▶ [Work request]:
Copy every line below where the string "AGND" is found.

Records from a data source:
□ □ □ □

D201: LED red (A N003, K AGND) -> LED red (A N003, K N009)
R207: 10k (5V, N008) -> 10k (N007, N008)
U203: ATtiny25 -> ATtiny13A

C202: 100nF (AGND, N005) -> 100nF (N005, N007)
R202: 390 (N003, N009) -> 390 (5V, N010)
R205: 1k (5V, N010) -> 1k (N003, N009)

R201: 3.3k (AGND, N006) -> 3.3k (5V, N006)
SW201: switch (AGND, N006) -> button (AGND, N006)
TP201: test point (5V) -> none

□ □ □ □

▶ [Your response]:
D201: LED red (A N003, K AGND) -> LED red (A N003, K N009)
C202: 100nF (AGND, N005) -> 100nF (N005, N007)
R201: 3.3k (AGND, N006) -> 3.3k (5V, N006)
SW201: switch (AGND, N006) -> button (AGND, N006)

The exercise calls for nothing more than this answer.